Rows:
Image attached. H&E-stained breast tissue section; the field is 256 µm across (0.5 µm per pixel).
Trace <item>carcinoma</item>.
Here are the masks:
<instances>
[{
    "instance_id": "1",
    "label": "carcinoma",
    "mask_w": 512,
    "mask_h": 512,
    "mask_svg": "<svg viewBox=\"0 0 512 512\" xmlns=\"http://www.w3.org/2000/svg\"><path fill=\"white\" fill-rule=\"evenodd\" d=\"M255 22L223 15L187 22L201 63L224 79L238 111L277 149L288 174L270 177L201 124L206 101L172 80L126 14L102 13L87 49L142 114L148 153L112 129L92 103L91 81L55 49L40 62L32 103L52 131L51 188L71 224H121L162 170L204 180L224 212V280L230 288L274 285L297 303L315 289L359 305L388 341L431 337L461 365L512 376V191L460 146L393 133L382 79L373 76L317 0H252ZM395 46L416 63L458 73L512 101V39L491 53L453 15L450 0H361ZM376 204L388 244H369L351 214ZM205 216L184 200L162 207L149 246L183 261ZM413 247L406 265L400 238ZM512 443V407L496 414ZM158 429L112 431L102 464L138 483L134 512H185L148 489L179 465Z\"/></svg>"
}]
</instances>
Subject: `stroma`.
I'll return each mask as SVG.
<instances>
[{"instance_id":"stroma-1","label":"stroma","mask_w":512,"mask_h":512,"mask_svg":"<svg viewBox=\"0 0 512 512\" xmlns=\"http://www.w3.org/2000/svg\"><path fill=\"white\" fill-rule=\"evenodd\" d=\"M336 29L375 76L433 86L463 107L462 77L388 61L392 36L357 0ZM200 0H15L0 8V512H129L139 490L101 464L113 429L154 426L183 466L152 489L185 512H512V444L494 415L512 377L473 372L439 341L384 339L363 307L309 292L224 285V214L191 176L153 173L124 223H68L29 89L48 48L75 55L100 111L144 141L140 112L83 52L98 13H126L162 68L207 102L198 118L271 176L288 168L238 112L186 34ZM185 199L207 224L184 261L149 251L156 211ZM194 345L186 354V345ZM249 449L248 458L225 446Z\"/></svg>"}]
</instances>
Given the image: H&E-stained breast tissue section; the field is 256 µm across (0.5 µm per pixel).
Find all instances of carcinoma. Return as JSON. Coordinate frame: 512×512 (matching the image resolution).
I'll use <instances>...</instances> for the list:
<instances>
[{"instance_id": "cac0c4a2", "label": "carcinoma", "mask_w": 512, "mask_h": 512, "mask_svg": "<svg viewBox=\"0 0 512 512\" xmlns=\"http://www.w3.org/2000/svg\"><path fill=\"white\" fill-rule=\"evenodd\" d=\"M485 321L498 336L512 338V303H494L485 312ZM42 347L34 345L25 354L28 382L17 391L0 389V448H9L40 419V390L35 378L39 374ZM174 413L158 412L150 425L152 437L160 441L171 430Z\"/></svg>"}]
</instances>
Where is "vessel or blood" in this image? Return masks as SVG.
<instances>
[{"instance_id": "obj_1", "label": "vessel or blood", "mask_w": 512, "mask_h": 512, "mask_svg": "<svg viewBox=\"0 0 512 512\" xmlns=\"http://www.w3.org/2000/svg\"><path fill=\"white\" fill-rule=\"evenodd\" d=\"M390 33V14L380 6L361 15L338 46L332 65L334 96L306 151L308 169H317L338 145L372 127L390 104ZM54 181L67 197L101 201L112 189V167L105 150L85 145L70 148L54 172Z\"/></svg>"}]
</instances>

...

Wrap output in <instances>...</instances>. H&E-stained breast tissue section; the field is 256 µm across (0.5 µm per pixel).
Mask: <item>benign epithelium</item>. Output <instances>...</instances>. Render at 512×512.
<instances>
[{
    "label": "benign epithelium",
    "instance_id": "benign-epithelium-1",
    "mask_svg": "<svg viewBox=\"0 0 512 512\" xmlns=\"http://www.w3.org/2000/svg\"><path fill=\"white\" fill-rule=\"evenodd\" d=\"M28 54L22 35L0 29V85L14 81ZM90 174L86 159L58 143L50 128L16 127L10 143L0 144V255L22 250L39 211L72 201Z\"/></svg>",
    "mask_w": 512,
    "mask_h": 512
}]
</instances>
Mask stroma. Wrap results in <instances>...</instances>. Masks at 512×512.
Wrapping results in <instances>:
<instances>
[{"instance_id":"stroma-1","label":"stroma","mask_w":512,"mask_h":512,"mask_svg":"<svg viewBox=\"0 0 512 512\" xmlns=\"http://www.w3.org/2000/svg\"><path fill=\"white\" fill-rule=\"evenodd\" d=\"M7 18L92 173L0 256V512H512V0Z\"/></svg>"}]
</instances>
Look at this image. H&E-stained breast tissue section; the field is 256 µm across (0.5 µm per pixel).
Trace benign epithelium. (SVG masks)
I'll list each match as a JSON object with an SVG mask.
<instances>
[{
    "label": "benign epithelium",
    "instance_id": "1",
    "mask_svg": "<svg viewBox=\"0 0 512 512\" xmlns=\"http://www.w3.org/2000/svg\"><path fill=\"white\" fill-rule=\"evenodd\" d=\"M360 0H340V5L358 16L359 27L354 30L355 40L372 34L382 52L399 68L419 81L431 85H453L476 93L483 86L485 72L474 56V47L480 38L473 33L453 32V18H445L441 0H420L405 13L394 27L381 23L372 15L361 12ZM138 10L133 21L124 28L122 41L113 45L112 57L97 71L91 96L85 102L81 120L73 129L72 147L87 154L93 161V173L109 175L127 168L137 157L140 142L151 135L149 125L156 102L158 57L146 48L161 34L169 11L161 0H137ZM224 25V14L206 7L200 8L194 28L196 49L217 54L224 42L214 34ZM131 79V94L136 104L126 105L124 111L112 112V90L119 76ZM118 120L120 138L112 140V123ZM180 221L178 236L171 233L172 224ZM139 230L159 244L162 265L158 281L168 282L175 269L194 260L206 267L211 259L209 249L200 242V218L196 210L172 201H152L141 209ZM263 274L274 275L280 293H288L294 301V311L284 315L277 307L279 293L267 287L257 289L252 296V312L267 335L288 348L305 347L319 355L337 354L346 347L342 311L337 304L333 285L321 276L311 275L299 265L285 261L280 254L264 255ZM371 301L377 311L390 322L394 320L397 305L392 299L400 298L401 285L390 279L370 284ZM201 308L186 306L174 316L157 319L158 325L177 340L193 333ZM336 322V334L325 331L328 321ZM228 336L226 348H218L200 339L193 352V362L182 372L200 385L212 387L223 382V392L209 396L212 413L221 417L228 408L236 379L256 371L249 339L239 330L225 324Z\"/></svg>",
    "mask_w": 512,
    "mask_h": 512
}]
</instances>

Request: The string "breast" may appear in lines of the listing above; tally those lines and give the number only.

Exercise answer: 4